Segment Start: Raw data

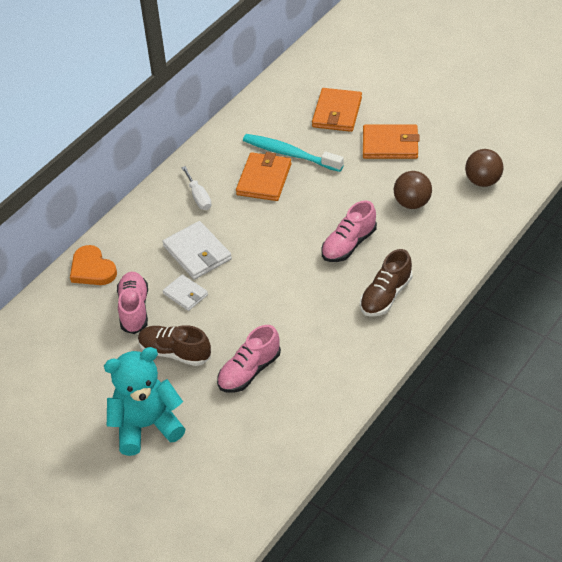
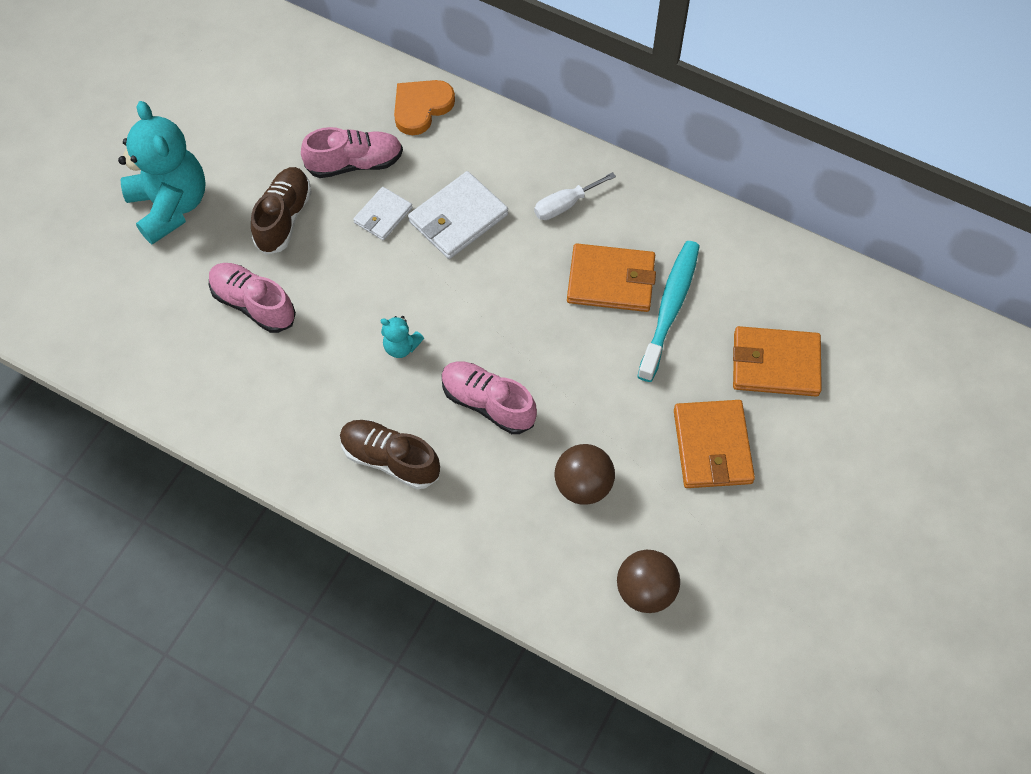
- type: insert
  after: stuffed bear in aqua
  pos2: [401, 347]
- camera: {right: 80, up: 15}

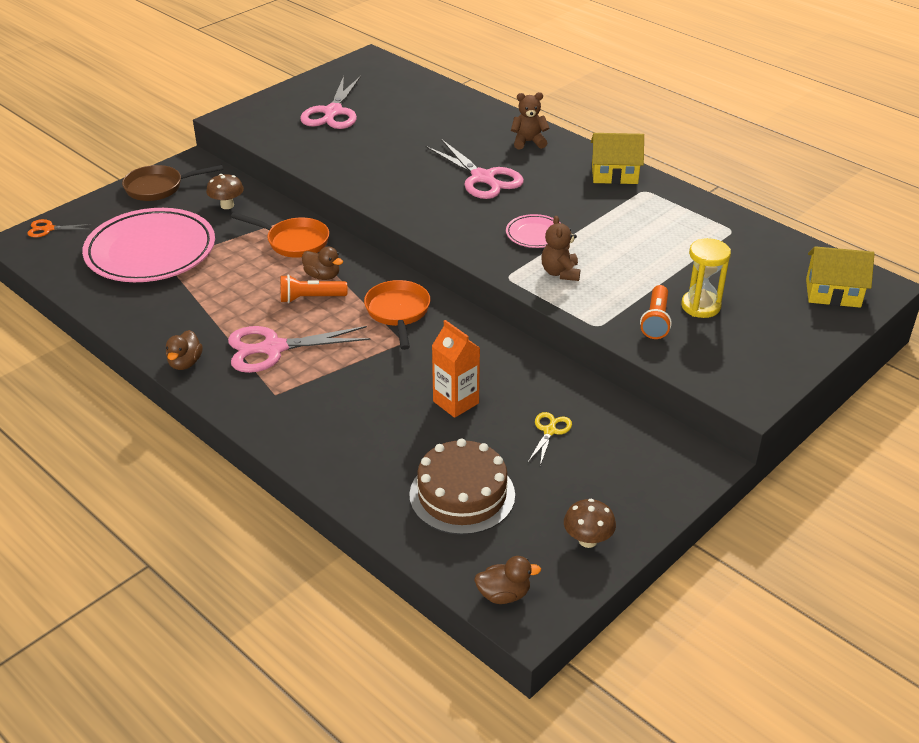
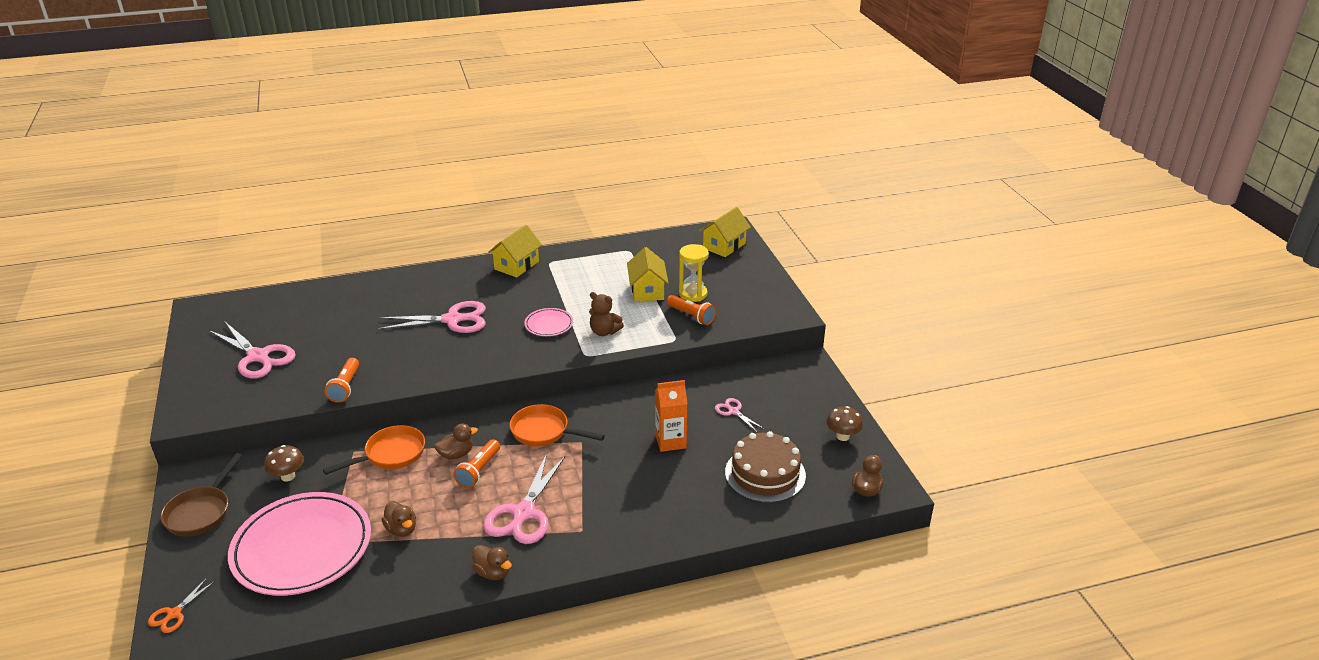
- type: delete
  before: stuffed bear in brown
  pos1: [528, 142]
- type: recolor
  before: shears in golden
  after: shears in rose-pink
  pos1: [549, 431]
  pos2: [733, 411]
- type: insert
  after: torch in orange
  pos2: [346, 387]
- type: insert
  after: toy duck in brown
  pos2: [401, 529]
- type: insert
  after: cottage in golden
  pos2: [647, 290]
- camera: {right: -60, up: -5}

Segment End: Raw data

Using the listing above, write out exactly the lines from the one that holds "after: stuffed bear in aqua" through the last line, both included, and omit pictures.

§ **Task result**:
  after: stuffed bear in aqua
  pos2: [401, 347]
- camera: {right: 80, up: 15}

- type: delete
  before: stuffed bear in brown
  pos1: [528, 142]
- type: recolor
  before: shears in golden
  after: shears in rose-pink
  pos1: [549, 431]
  pos2: [733, 411]
- type: insert
  after: torch in orange
  pos2: [346, 387]
- type: insert
  after: toy duck in brown
  pos2: [401, 529]
- type: insert
  after: cottage in golden
  pos2: [647, 290]
- camera: {right: -60, up: -5}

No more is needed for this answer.